Stored data:
========

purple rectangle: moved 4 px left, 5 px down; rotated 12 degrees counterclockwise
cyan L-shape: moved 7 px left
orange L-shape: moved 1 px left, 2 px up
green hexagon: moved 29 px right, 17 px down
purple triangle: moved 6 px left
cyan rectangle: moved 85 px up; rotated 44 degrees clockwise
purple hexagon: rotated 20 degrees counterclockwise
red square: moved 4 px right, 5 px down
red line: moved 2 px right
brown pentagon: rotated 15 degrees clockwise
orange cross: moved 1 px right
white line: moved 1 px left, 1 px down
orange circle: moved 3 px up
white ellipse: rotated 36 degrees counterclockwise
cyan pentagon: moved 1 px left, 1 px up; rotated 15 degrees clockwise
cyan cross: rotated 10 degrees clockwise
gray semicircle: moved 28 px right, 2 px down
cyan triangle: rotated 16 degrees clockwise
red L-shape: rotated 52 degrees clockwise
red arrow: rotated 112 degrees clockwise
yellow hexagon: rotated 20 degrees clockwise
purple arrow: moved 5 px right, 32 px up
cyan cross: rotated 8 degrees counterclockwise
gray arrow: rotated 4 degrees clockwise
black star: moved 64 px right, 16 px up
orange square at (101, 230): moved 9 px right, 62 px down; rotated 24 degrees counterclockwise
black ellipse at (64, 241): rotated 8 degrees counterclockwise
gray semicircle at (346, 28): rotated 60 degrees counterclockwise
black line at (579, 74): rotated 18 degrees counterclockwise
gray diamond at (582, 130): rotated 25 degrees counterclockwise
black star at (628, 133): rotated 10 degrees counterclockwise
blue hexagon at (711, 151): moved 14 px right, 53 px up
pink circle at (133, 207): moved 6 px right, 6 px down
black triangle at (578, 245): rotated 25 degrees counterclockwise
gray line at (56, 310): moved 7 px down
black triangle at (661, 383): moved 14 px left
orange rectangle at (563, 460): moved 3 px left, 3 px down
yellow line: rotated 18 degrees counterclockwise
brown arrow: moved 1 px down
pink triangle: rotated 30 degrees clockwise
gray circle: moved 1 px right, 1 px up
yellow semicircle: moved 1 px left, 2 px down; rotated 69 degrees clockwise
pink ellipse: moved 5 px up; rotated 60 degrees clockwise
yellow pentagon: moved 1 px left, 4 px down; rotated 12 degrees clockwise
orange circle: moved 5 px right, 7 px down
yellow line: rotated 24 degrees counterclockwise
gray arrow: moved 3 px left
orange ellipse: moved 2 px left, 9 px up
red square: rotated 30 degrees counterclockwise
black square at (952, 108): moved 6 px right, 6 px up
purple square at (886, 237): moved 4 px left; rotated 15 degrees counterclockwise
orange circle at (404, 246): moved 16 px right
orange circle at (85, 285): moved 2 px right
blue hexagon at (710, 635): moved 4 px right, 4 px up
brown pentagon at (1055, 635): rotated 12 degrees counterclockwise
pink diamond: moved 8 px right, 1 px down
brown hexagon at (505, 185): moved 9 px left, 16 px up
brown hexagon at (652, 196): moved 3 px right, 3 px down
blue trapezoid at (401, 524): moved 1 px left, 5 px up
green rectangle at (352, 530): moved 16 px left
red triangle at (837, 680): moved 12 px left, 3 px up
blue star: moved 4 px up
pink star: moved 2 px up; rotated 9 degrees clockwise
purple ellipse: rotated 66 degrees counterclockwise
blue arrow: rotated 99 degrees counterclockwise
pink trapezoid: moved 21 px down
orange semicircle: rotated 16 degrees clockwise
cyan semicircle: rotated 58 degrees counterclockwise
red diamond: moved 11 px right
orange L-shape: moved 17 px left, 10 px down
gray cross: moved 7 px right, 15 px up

========

REQUIRED WORK
Lines holding "trapezoid": copy each one from the records above.

SOLVED EXERCISE
blue trapezoid at (401, 524): moved 1 px left, 5 px up
pink trapezoid: moved 21 px down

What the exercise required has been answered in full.